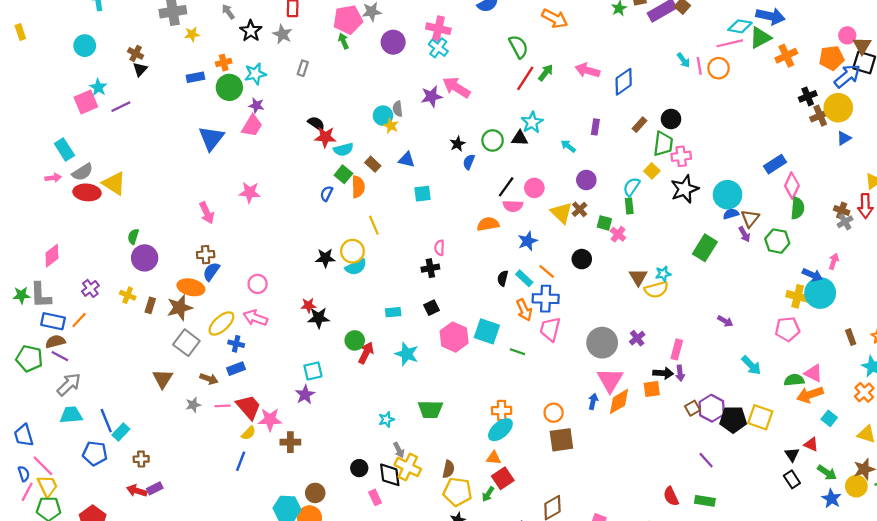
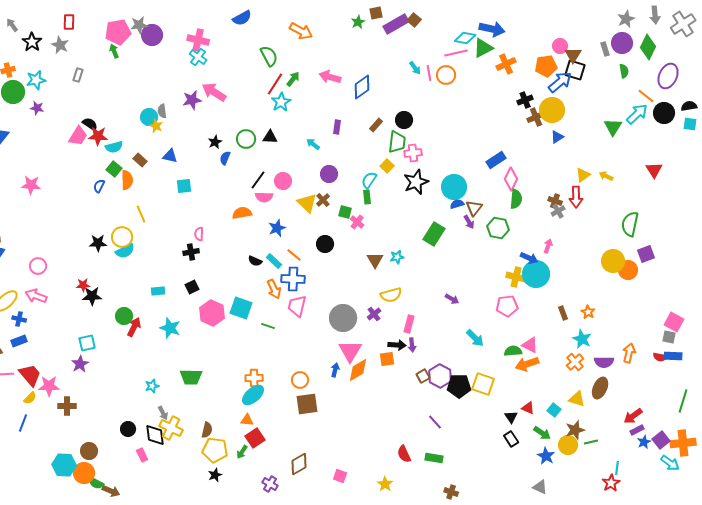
purple circle: (393, 42) -> (152, 35), moved
cyan star: (532, 122) -> (281, 102), moved
pink trapezoid: (252, 126) -> (78, 136), moved
black semicircle: (503, 278) -> (255, 261), turned -80
yellow semicircle: (656, 290) -> (391, 295), moved
cyan square: (829, 418) -> (554, 410), moved

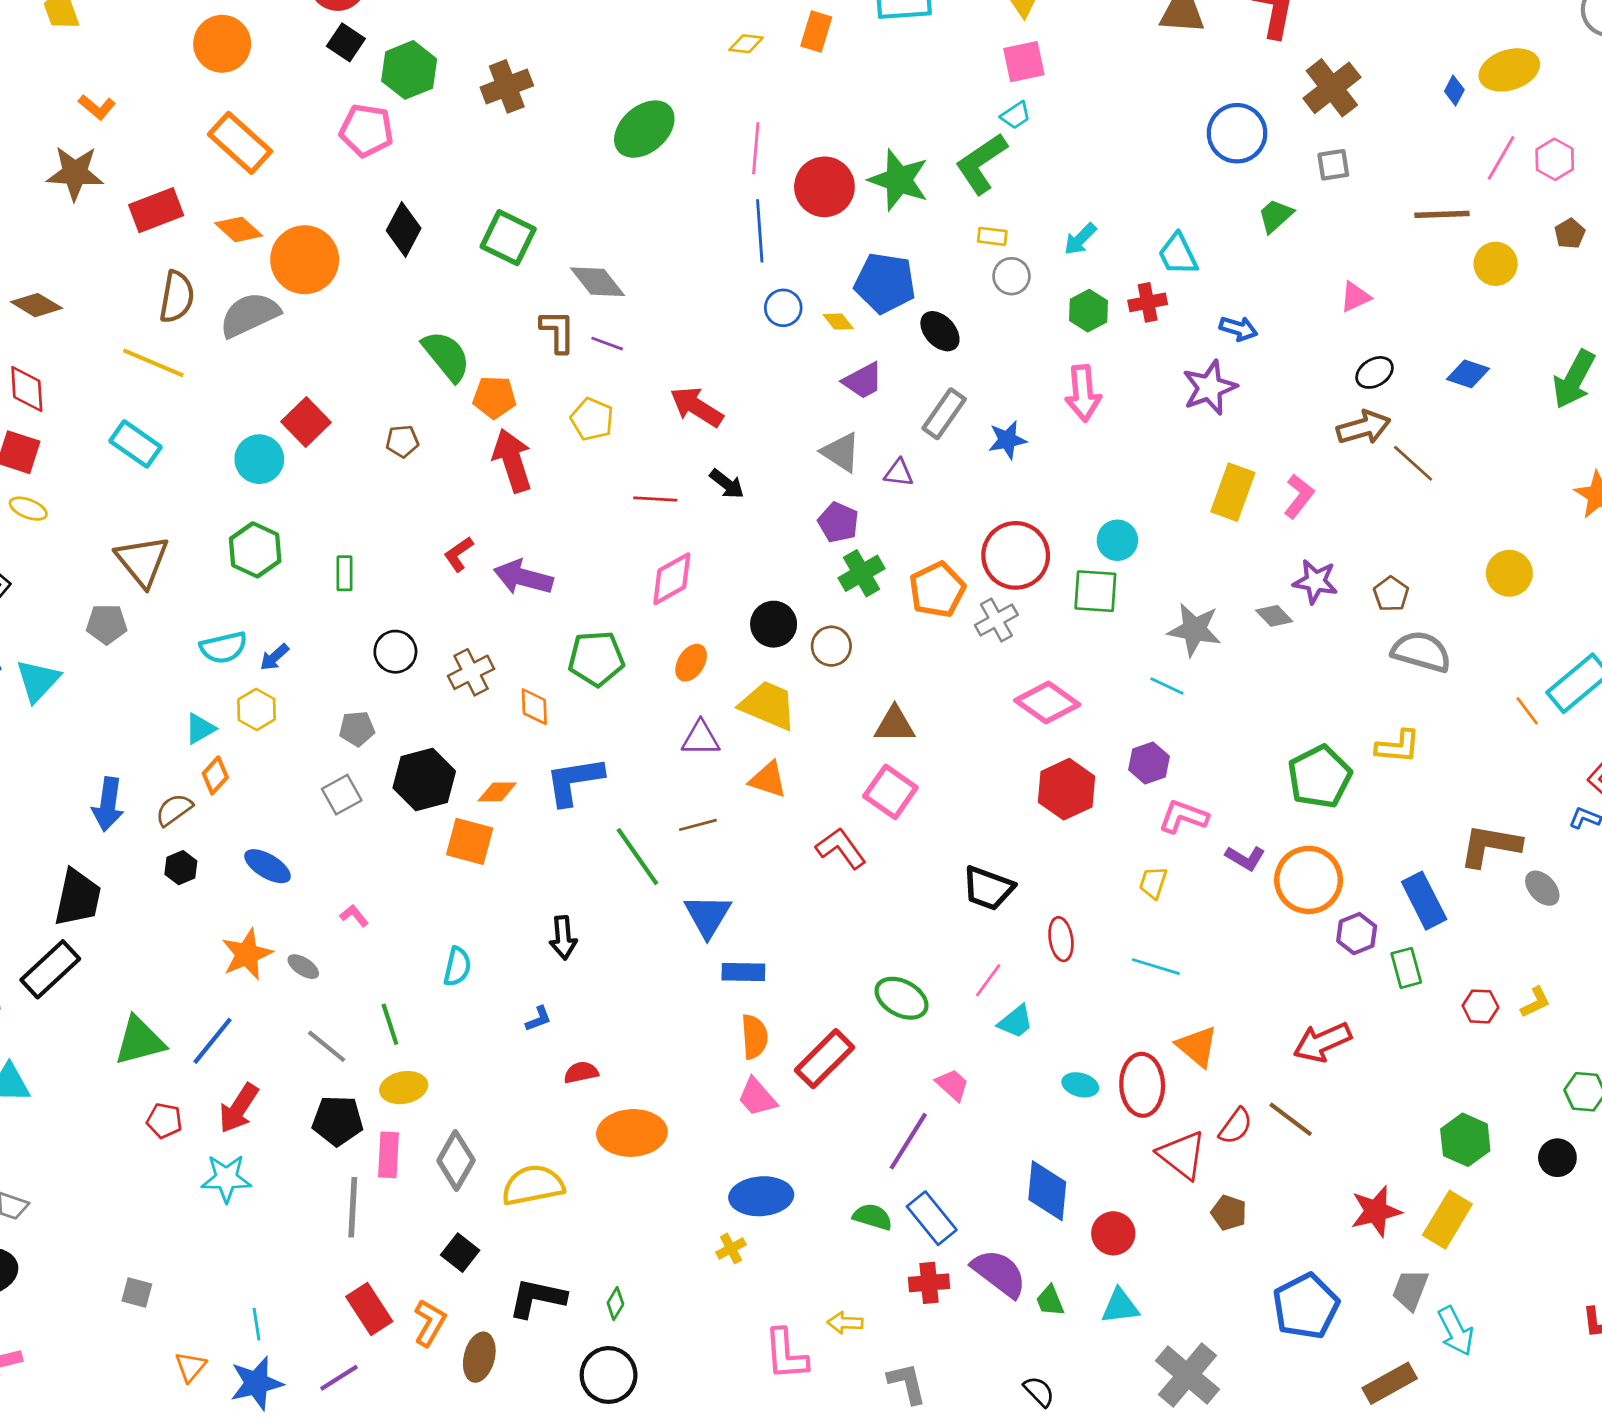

WHAT YOU ARE ASKED TO DO:
Repeat the records above word for word. Pictures stay out of the copy.

EXERCISE OUTPUT:
purple circle: (393, 42) -> (152, 35), moved
cyan star: (532, 122) -> (281, 102), moved
pink trapezoid: (252, 126) -> (78, 136), moved
black semicircle: (503, 278) -> (255, 261), turned -80
yellow semicircle: (656, 290) -> (391, 295), moved
cyan square: (829, 418) -> (554, 410), moved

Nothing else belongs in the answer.